# Task to carry out
Reproduce the data exactly as it stands.

# Data provided
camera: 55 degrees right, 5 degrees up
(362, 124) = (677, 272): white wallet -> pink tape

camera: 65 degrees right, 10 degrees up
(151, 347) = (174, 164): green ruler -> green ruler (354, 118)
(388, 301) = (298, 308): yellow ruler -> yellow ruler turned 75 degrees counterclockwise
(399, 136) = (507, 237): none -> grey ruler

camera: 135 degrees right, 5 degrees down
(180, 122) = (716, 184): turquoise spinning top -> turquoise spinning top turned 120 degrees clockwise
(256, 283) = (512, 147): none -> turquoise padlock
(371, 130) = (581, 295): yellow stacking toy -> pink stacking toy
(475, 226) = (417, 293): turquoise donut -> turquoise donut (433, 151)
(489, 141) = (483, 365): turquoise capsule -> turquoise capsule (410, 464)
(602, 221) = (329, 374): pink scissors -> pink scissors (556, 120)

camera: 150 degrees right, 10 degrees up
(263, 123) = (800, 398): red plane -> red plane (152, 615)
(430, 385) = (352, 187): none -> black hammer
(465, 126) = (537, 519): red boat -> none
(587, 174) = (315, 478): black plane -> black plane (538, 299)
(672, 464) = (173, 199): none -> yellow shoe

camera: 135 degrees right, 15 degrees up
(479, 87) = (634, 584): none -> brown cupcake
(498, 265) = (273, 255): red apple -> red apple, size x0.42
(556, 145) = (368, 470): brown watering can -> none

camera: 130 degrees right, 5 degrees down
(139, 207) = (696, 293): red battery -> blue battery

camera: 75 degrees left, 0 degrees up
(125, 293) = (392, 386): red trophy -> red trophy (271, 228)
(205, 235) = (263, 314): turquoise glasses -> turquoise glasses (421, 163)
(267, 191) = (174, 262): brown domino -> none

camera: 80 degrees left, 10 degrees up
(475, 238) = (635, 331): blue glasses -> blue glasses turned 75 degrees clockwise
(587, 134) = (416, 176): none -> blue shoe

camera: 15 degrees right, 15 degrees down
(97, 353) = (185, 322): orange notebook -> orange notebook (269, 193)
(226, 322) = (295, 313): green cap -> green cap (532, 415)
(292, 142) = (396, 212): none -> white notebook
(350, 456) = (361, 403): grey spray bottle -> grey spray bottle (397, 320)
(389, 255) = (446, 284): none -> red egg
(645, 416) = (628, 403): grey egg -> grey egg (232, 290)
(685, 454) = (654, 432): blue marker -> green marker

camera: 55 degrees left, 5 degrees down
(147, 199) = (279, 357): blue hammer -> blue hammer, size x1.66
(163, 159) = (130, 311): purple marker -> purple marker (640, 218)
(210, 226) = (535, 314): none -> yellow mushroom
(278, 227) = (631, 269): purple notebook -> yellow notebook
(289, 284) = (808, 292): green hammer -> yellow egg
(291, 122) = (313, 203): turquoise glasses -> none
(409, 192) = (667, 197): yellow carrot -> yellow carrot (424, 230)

# Output below
camera: 55 degrees right, 5 degrees up
(362, 124) = (677, 272): white wallet -> pink tape

camera: 65 degrees right, 10 degrees up
(151, 347) = (174, 164): green ruler -> green ruler (354, 118)
(388, 301) = (298, 308): yellow ruler -> yellow ruler turned 75 degrees counterclockwise
(399, 136) = (507, 237): none -> grey ruler

camera: 135 degrees right, 5 degrees down
(180, 122) = (716, 184): turquoise spinning top -> turquoise spinning top turned 120 degrees clockwise
(256, 283) = (512, 147): none -> turquoise padlock
(371, 130) = (581, 295): yellow stacking toy -> pink stacking toy
(475, 226) = (417, 293): turquoise donut -> turquoise donut (433, 151)
(489, 141) = (483, 365): turquoise capsule -> turquoise capsule (410, 464)
(602, 221) = (329, 374): pink scissors -> pink scissors (556, 120)

camera: 150 degrees right, 10 degrees up
(263, 123) = (800, 398): red plane -> red plane (152, 615)
(430, 385) = (352, 187): none -> black hammer
(465, 126) = (537, 519): red boat -> none
(587, 174) = (315, 478): black plane -> black plane (538, 299)
(672, 464) = (173, 199): none -> yellow shoe

camera: 135 degrees right, 15 degrees up
(479, 87) = (634, 584): none -> brown cupcake
(498, 265) = (273, 255): red apple -> red apple, size x0.42
(556, 145) = (368, 470): brown watering can -> none

camera: 130 degrees right, 5 degrees down
(139, 207) = (696, 293): red battery -> blue battery

camera: 75 degrees left, 0 degrees up
(125, 293) = (392, 386): red trophy -> red trophy (271, 228)
(205, 235) = (263, 314): turquoise glasses -> turquoise glasses (421, 163)
(267, 191) = (174, 262): brown domino -> none

camera: 80 degrees left, 10 degrees up
(475, 238) = (635, 331): blue glasses -> blue glasses turned 75 degrees clockwise
(587, 134) = (416, 176): none -> blue shoe

camera: 15 degrees right, 15 degrees down
(97, 353) = (185, 322): orange notebook -> orange notebook (269, 193)
(226, 322) = (295, 313): green cap -> green cap (532, 415)
(292, 142) = (396, 212): none -> white notebook
(350, 456) = (361, 403): grey spray bottle -> grey spray bottle (397, 320)
(389, 255) = (446, 284): none -> red egg
(645, 416) = (628, 403): grey egg -> grey egg (232, 290)
(685, 454) = (654, 432): blue marker -> green marker

camera: 55 degrees left, 5 degrees down
(147, 199) = (279, 357): blue hammer -> blue hammer, size x1.66
(163, 159) = (130, 311): purple marker -> purple marker (640, 218)
(210, 226) = (535, 314): none -> yellow mushroom
(278, 227) = (631, 269): purple notebook -> yellow notebook
(289, 284) = (808, 292): green hammer -> yellow egg
(291, 122) = (313, 203): turquoise glasses -> none
(409, 192) = (667, 197): yellow carrot -> yellow carrot (424, 230)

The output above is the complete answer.